Required work ▸ The output should be the line containing "(649, 351) = (616, 474): turquoise" and every later line of the records, exactly as written, and nothing else.
[Opening Supplied data section]
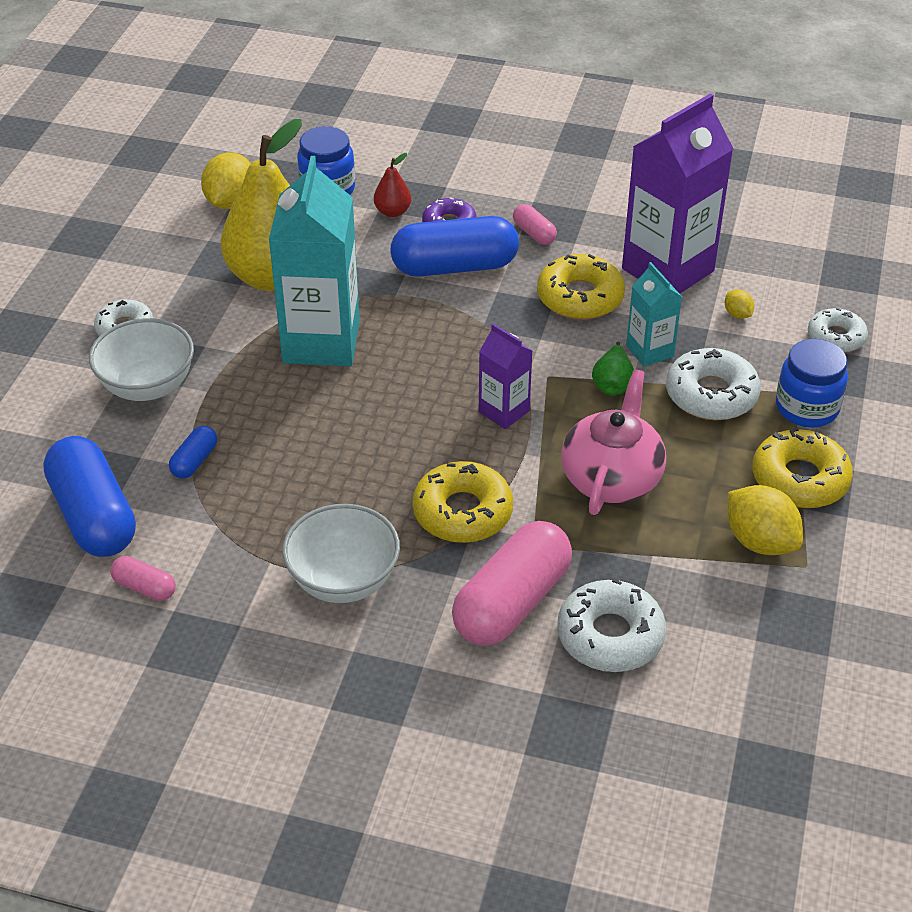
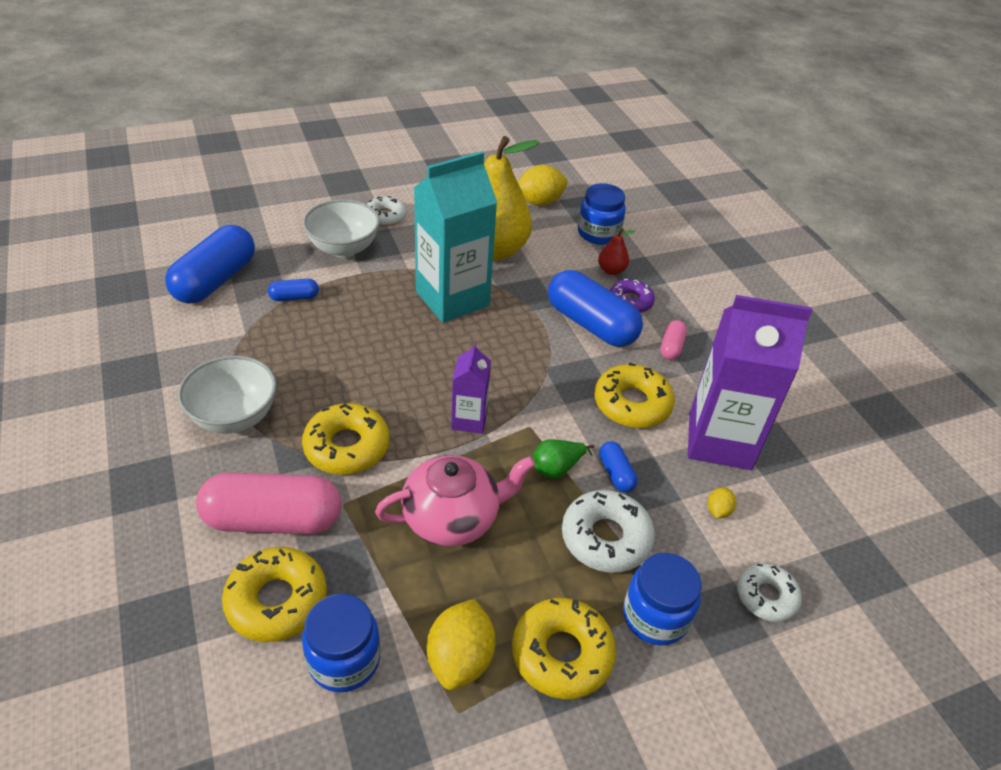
camera: 50 degrees right, 0 degrees up
(145, 587) = (168, 329): pink capsule -> none
(610, 636) = (277, 600): white donut -> yellow donut
(649, 351) = (616, 474): turquoise carton -> blue capsule
(707, 615) = (344, 660): none -> blue jar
[Closing Supplied data section]
Exercise response ▸
(649, 351) = (616, 474): turquoise carton -> blue capsule
(707, 615) = (344, 660): none -> blue jar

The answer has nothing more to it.